===== RECORDS

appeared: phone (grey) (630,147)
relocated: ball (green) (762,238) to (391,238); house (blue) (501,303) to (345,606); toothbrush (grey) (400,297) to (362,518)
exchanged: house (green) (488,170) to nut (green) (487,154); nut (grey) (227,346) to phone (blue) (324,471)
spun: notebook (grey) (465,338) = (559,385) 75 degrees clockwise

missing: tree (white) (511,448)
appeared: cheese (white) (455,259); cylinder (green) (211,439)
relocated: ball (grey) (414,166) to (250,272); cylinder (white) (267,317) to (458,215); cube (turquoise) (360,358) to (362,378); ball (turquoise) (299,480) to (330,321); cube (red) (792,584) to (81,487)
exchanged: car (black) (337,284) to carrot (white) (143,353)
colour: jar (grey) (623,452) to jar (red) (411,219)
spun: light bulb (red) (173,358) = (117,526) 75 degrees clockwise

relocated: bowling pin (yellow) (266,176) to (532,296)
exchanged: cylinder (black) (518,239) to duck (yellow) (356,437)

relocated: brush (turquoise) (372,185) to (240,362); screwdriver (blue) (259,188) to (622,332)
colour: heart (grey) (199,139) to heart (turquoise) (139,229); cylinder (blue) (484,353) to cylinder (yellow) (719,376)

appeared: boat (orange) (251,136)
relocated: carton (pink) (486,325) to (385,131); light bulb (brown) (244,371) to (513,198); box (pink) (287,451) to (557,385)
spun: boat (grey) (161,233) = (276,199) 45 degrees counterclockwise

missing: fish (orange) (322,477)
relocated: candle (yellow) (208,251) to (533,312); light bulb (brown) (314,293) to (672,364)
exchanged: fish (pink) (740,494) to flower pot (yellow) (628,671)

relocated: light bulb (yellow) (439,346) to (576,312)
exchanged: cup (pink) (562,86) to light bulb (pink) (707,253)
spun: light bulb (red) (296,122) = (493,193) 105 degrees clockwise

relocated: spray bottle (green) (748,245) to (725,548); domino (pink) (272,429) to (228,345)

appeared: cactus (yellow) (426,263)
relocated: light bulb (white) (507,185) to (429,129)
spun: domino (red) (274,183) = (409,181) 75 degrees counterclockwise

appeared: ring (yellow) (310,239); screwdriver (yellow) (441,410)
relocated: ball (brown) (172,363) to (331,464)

==========

TASK DETAILS: Look through the entries above; find each line with the word "house" and copy it.

WRITTEN ANSWER:
relocated: ball (green) (762,238) to (391,238); house (blue) (501,303) to (345,606); toothbrush (grey) (400,297) to (362,518)
exchanged: house (green) (488,170) to nut (green) (487,154); nut (grey) (227,346) to phone (blue) (324,471)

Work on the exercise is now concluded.